*** Begin section ***

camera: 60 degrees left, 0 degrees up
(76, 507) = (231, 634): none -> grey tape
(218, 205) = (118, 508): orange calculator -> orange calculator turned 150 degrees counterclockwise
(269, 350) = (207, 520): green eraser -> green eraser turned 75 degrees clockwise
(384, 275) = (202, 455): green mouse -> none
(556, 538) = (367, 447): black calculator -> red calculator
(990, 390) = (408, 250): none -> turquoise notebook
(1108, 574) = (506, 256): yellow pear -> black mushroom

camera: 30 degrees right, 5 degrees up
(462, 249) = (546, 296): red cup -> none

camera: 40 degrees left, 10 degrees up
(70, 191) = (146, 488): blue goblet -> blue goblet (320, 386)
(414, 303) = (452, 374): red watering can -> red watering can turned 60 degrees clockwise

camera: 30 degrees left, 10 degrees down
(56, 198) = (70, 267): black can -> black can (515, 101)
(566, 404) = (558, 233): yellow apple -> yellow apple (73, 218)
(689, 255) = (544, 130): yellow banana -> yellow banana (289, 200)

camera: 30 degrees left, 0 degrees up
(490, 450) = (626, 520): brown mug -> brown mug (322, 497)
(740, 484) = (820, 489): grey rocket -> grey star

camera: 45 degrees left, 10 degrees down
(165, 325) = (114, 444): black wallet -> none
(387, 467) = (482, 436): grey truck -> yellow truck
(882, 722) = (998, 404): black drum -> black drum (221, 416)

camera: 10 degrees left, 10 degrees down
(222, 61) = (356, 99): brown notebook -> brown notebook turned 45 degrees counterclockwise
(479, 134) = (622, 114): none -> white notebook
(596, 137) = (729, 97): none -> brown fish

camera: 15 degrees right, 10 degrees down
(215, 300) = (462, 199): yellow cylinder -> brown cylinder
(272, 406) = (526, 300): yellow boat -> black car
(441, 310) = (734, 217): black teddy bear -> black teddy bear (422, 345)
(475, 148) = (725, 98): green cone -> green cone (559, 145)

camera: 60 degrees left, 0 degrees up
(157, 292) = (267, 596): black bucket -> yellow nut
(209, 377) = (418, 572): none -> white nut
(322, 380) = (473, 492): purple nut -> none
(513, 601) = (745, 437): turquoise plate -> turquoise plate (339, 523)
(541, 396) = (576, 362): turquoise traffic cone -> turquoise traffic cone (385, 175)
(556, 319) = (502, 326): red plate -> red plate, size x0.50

*** End section ***

* _WHAT YOU HAVE TO DO_:
Among the entries above, the line containing "(566, 404) = (558, 233): yellow", the line containing "camera: 45 degrees left, 10 degrees down", and all lines between them are to be restated word for word; nothing else belongs in the reply.

* _SOLUTION_:
(566, 404) = (558, 233): yellow apple -> yellow apple (73, 218)
(689, 255) = (544, 130): yellow banana -> yellow banana (289, 200)

camera: 30 degrees left, 0 degrees up
(490, 450) = (626, 520): brown mug -> brown mug (322, 497)
(740, 484) = (820, 489): grey rocket -> grey star

camera: 45 degrees left, 10 degrees down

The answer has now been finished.